[Dataset records Boundary: Start]

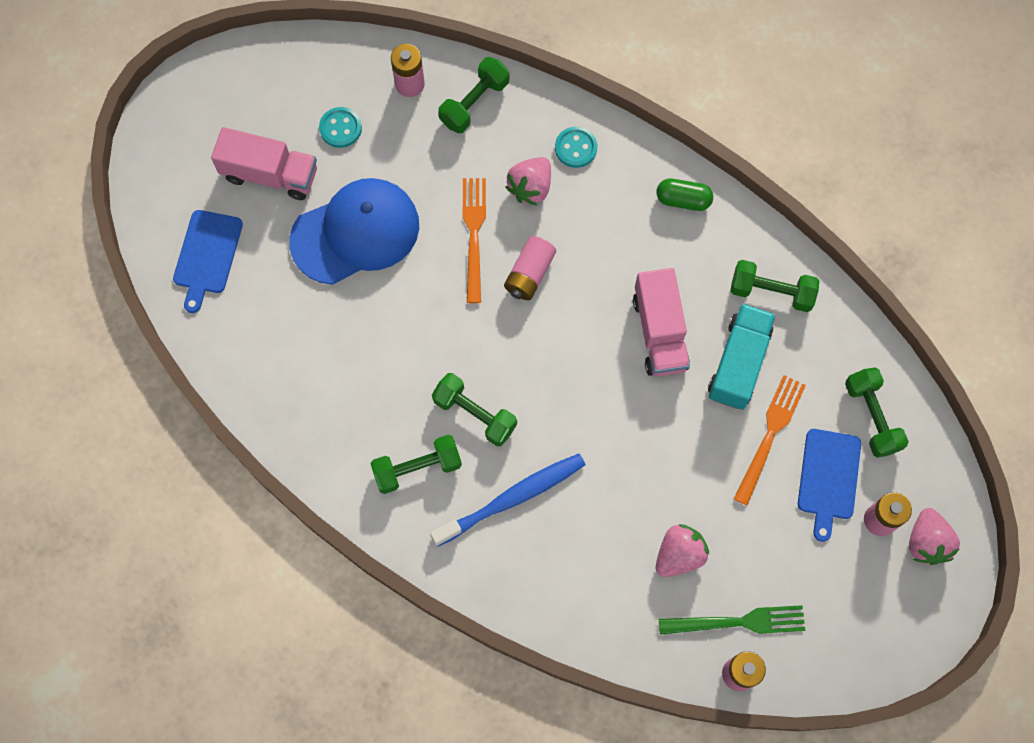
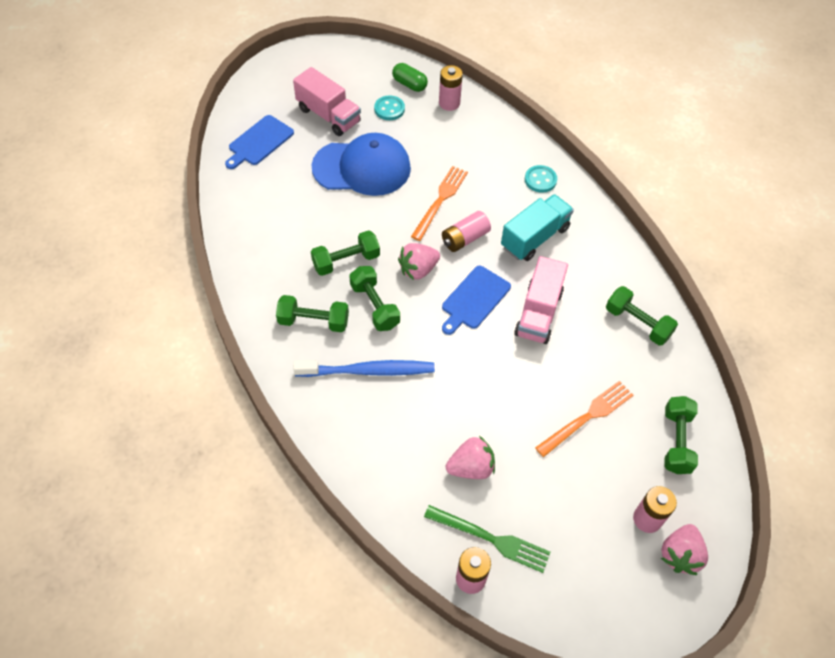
camera: 25 degrees right, 15 degrees down
(474, 103) = (486, 129): green dumbbell -> green dumbbell (346, 261)
(530, 188) = (495, 190): pink strawberry -> pink strawberry (418, 270)
(683, 200) = (600, 240): green capsule -> green capsule (409, 84)
(738, 363) = (588, 358): turquoise truck -> turquoise truck (534, 238)
(828, 478) = (619, 468): blue cutting board -> blue cutting board (474, 299)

[Dataset records Boundary: End]

Exercise objective
Your job is to copy every entry exactly. Omit the pictures.

Exercise result
camera: 25 degrees right, 15 degrees down
(474, 103) = (486, 129): green dumbbell -> green dumbbell (346, 261)
(530, 188) = (495, 190): pink strawberry -> pink strawberry (418, 270)
(683, 200) = (600, 240): green capsule -> green capsule (409, 84)
(738, 363) = (588, 358): turquoise truck -> turquoise truck (534, 238)
(828, 478) = (619, 468): blue cutting board -> blue cutting board (474, 299)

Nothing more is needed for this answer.